* **Task details**: What the answer must contain is every line of the records, exactly, with no pictures.

* **Task material**:
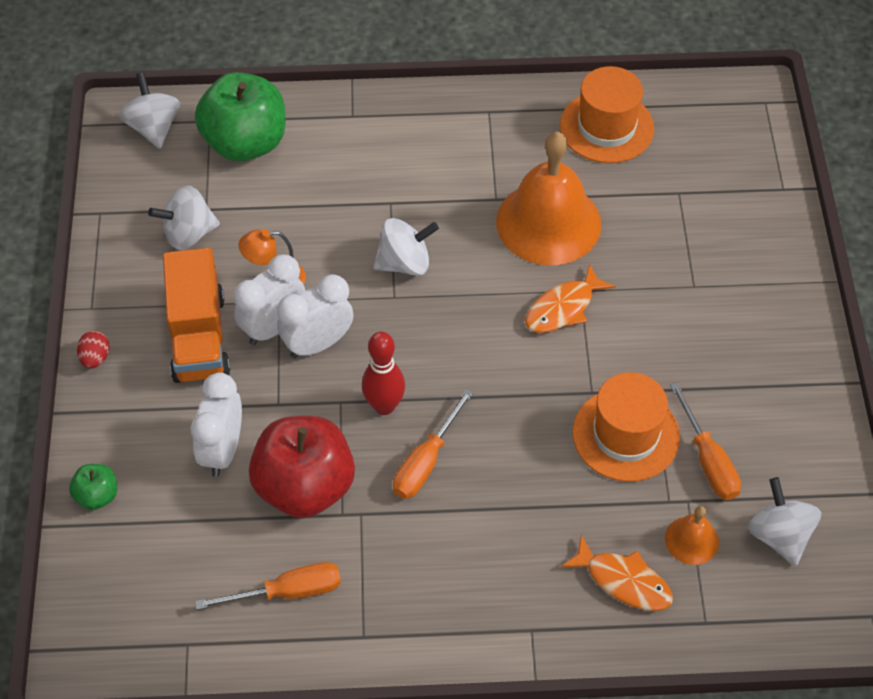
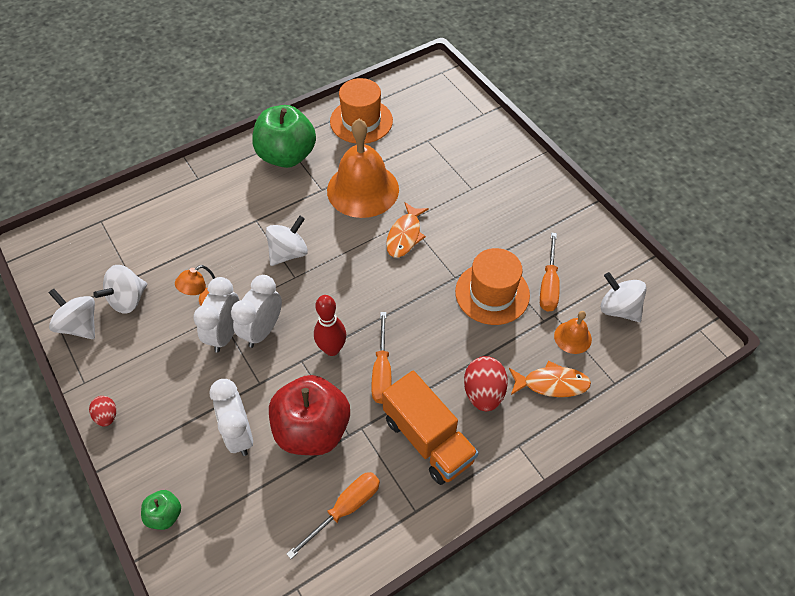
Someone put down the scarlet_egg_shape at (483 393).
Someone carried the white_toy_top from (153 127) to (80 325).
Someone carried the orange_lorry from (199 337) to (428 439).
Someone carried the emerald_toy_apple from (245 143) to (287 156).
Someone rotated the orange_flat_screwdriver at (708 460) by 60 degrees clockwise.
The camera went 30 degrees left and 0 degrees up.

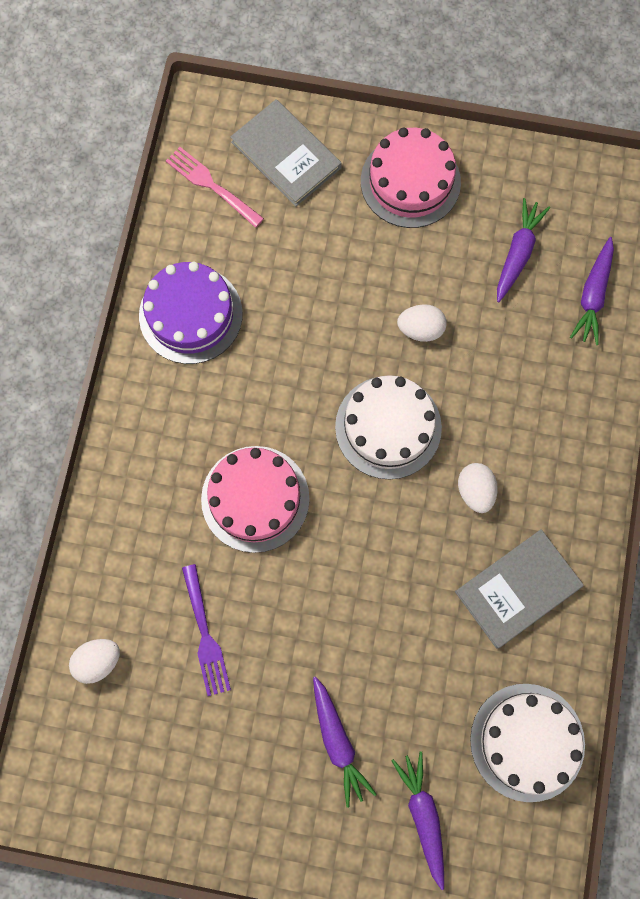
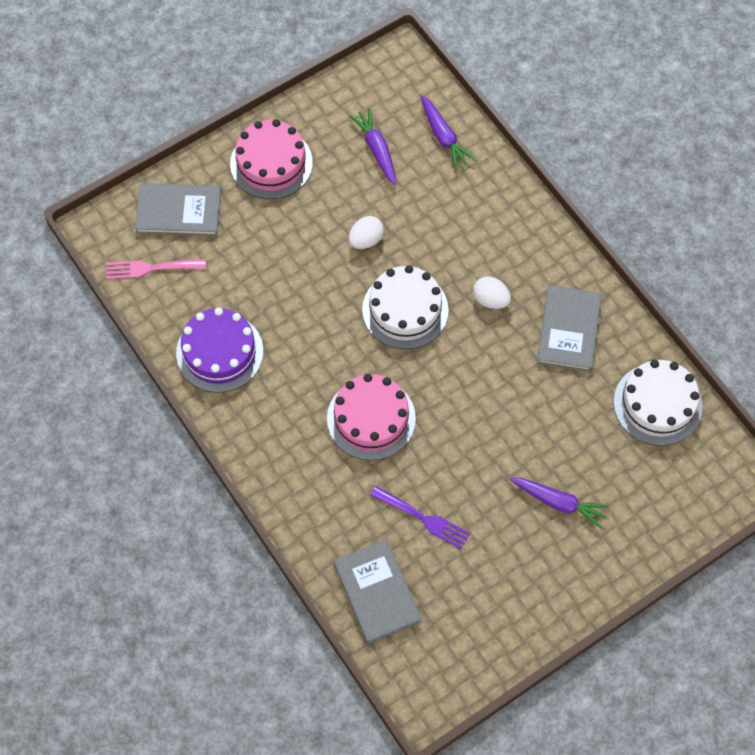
Someone took away the violet_root_vegetable at (423 815).
Someone swapped the white_egg_shape at (98 661) for the grey_hardback at (377 592).
The camera went 45 degrees left and 10 degrees down.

* **Written answer**:
Someone put down the scarlet_egg_shape at (483 393).
Someone carried the white_toy_top from (153 127) to (80 325).
Someone carried the orange_lorry from (199 337) to (428 439).
Someone carried the emerald_toy_apple from (245 143) to (287 156).
Someone rotated the orange_flat_screwdriver at (708 460) by 60 degrees clockwise.
The camera went 30 degrees left and 0 degrees up.

Someone took away the violet_root_vegetable at (423 815).
Someone swapped the white_egg_shape at (98 661) for the grey_hardback at (377 592).
The camera went 45 degrees left and 10 degrees down.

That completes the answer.